Supplied material =
--- --- ---

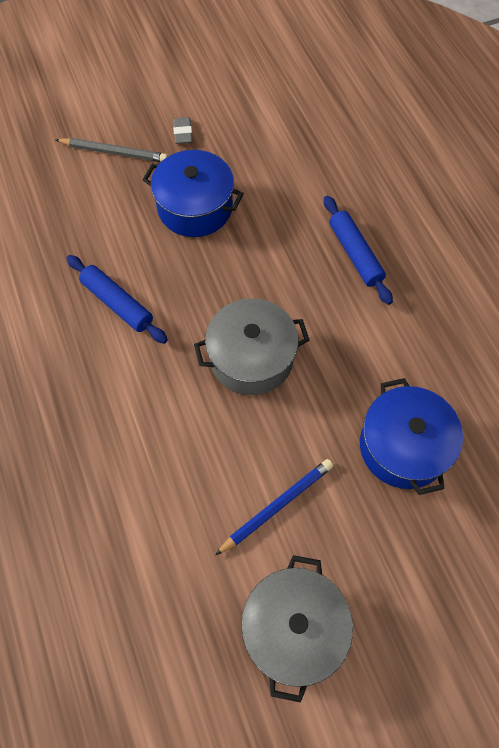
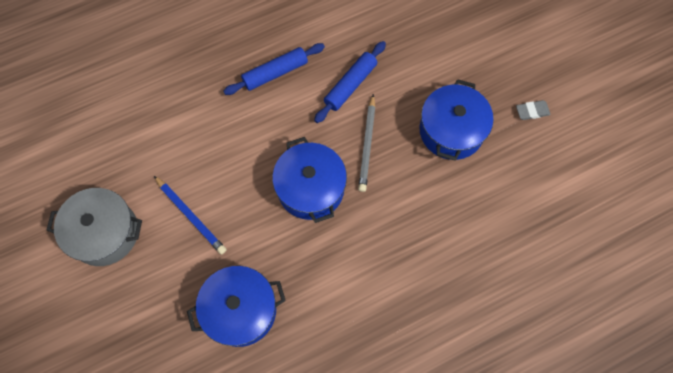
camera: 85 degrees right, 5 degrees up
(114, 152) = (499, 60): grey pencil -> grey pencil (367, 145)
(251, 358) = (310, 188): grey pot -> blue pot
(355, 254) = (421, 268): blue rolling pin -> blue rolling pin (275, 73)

--- --- ---

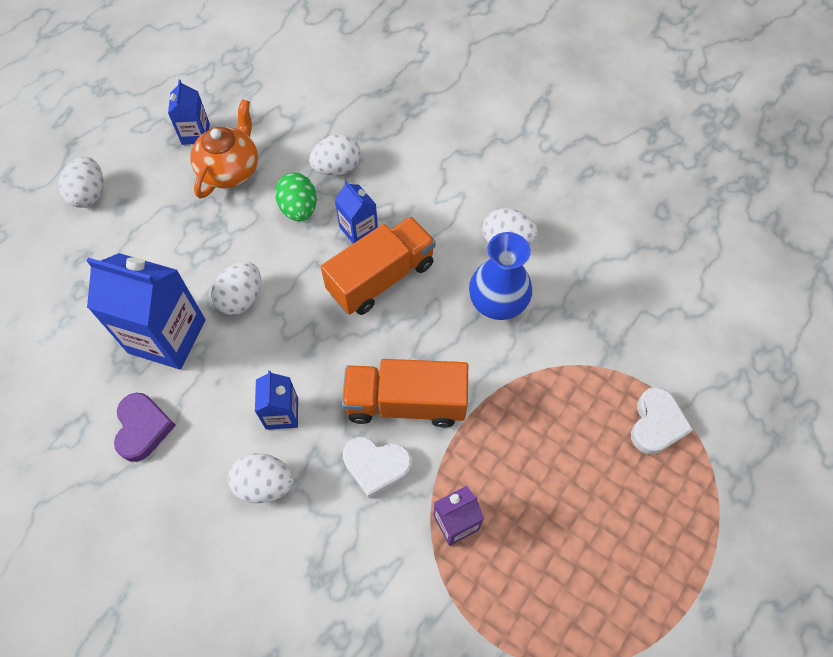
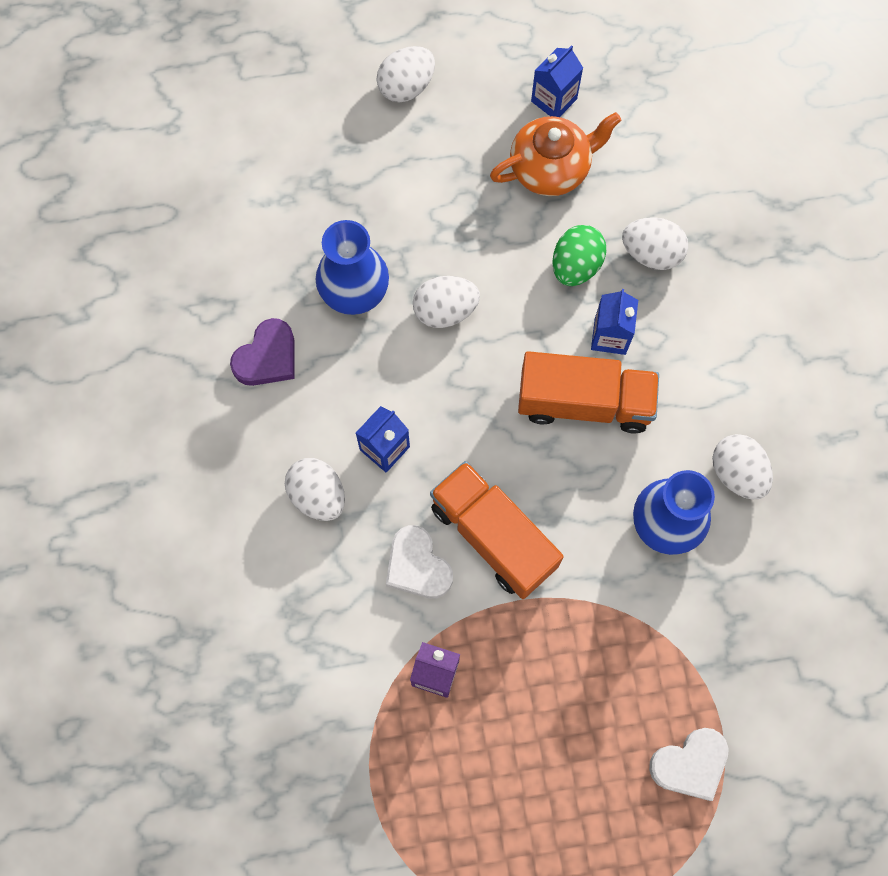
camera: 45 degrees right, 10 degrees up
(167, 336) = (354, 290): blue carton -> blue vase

--- --- ---

Copy every line of the data where "grey" is found.

Solution =
(114, 152) = (499, 60): grey pencil -> grey pencil (367, 145)
(251, 358) = (310, 188): grey pot -> blue pot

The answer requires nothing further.